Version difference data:
-*-*-
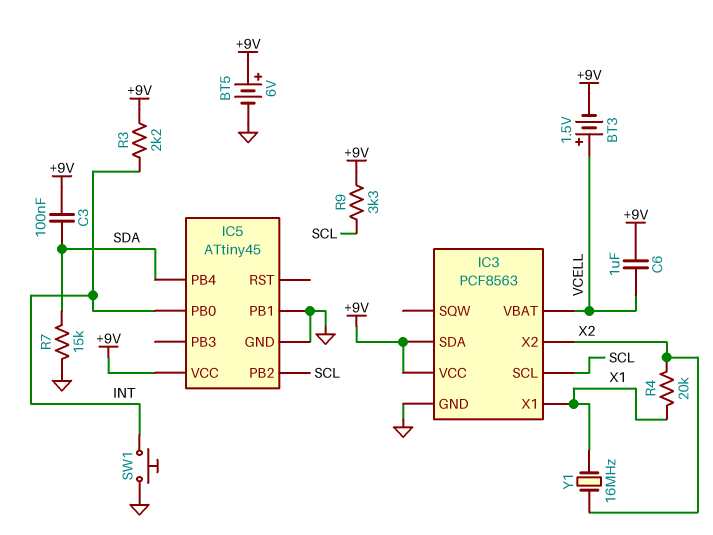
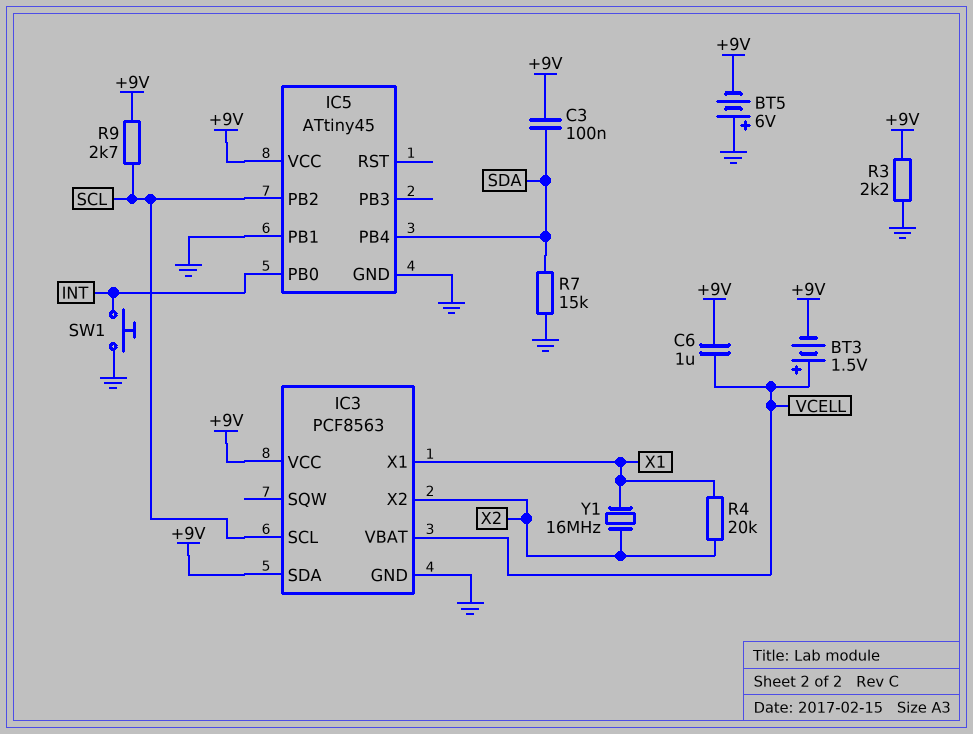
BT5: 6V (plus +9V, minus GND) -> 6V (plus GND, minus +9V)
R3: 2.2k (+9V, INT) -> 2.2k (+9V, GND)
R9: 3.3k (+9V, SCL) -> 2.7k (+9V, SCL)

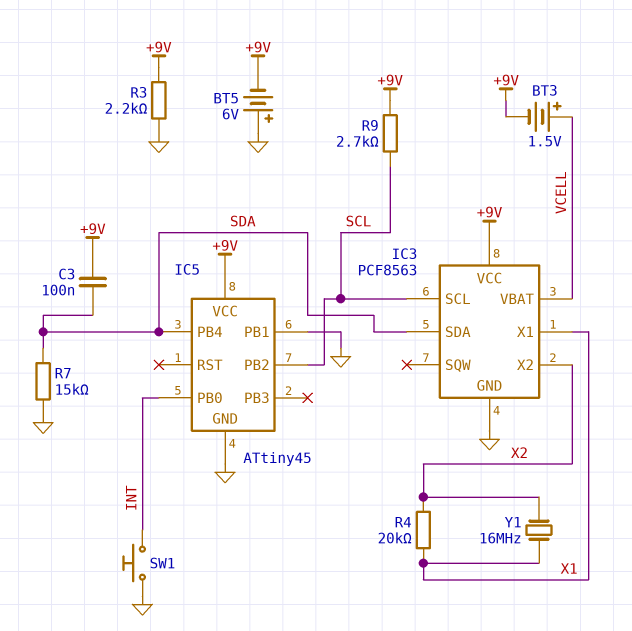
C6: 1uF (+9V, VCELL) -> none
IC3 pin SDA: +9V -> SDA

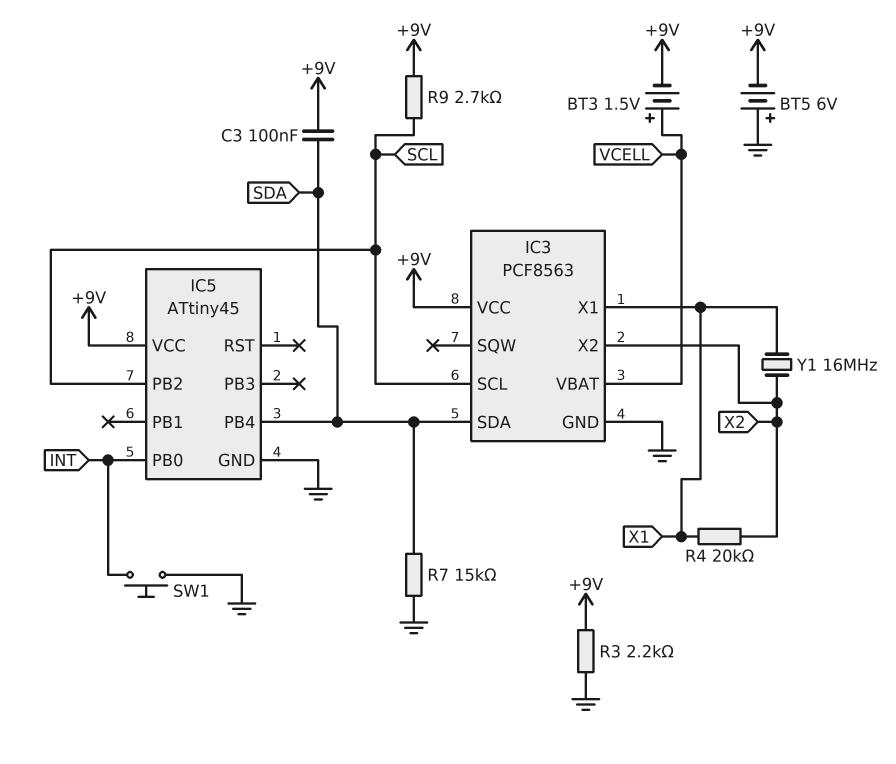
IC5 pin PB1: GND -> none

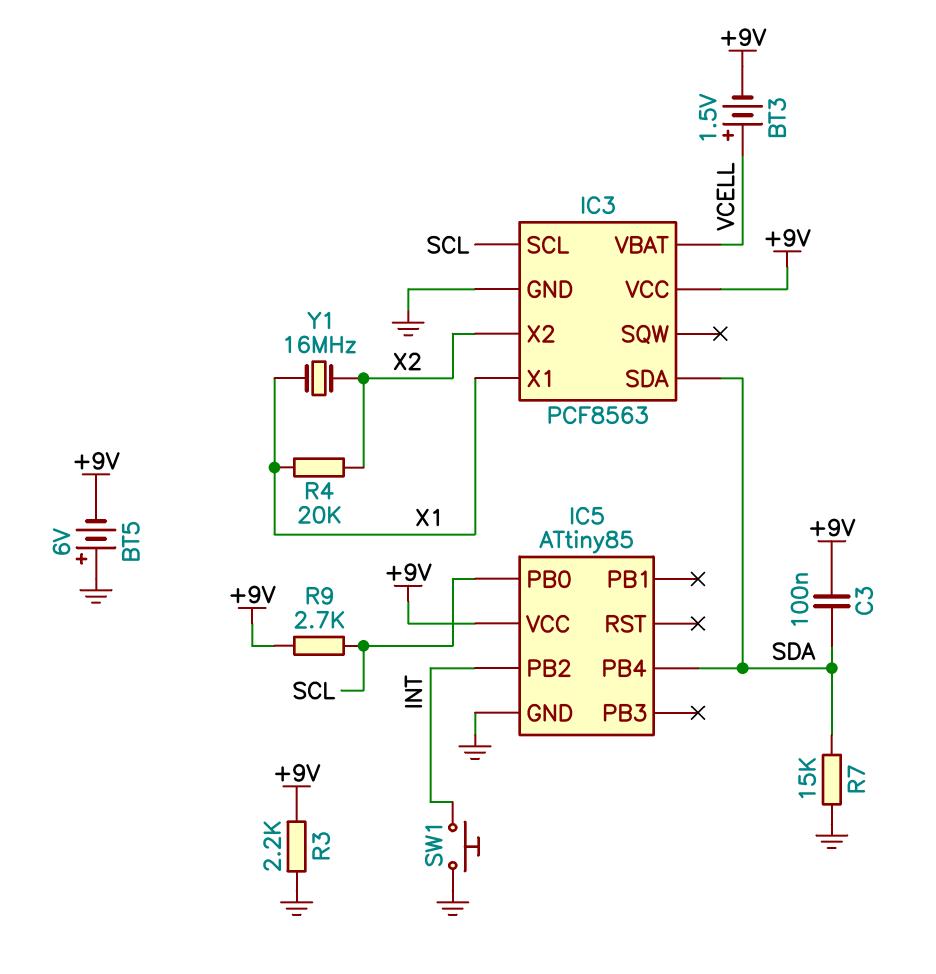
IC5: ATtiny45 -> ATtiny85
IC5 pin PB0: INT -> SCL
IC5 pin PB2: SCL -> INT

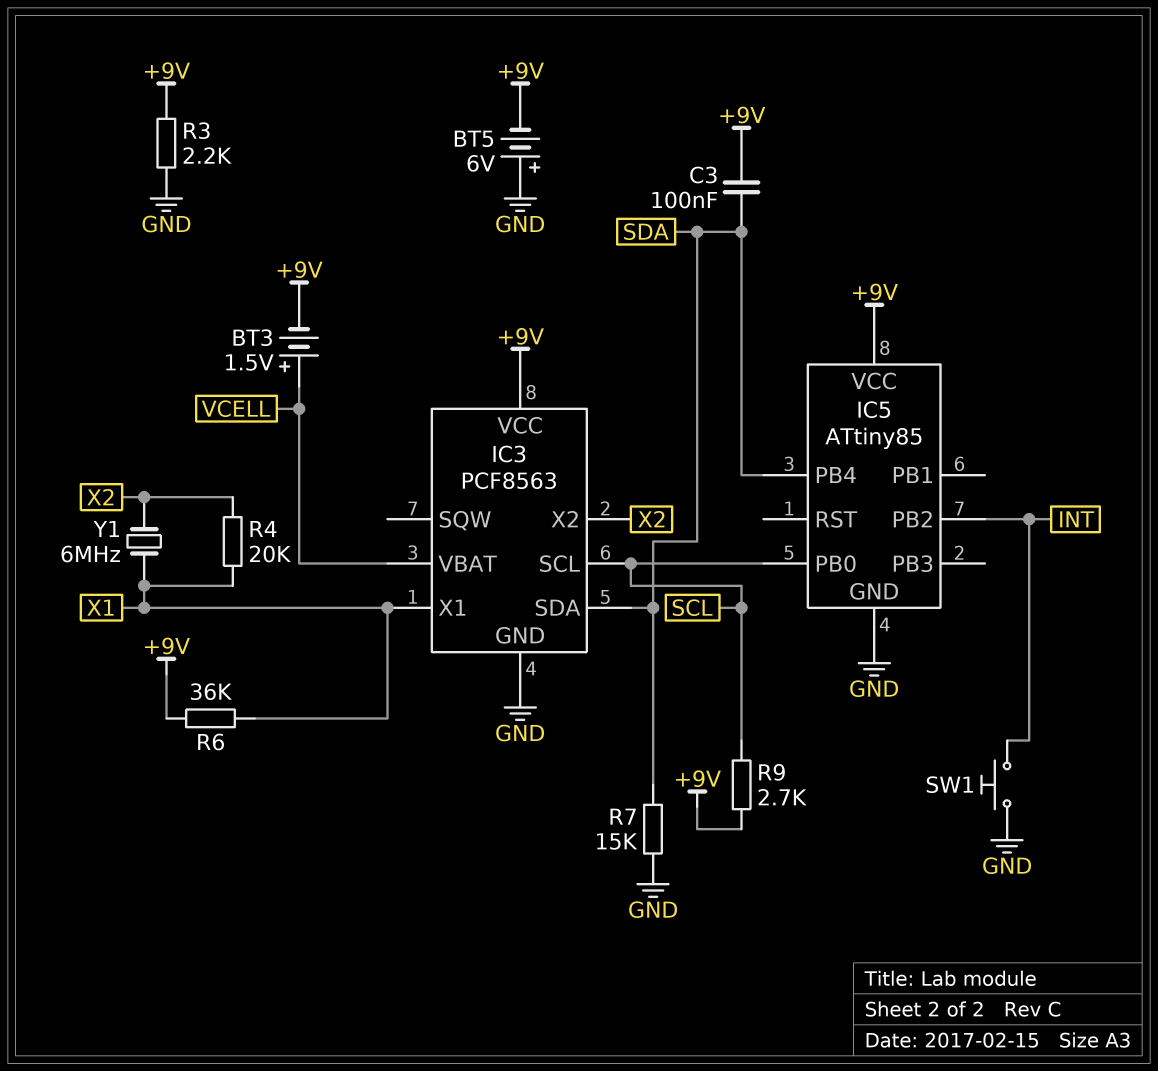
R6: none -> 36k (+9V, X1)
Y1: 16MHz (X1, X2) -> 6MHz (X1, X2)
-*-*-
» **AIM OF THE EXERCISE**
With pictures omitted, reproduce exactly the lines from the line containing "R9: 3.3k (+9V, SCL) -> 2.7k (+9V, SCL)" through the end of the data above.

» **TASK OUTPUT**
R9: 3.3k (+9V, SCL) -> 2.7k (+9V, SCL)

C6: 1uF (+9V, VCELL) -> none
IC3 pin SDA: +9V -> SDA

IC5 pin PB1: GND -> none

IC5: ATtiny45 -> ATtiny85
IC5 pin PB0: INT -> SCL
IC5 pin PB2: SCL -> INT

R6: none -> 36k (+9V, X1)
Y1: 16MHz (X1, X2) -> 6MHz (X1, X2)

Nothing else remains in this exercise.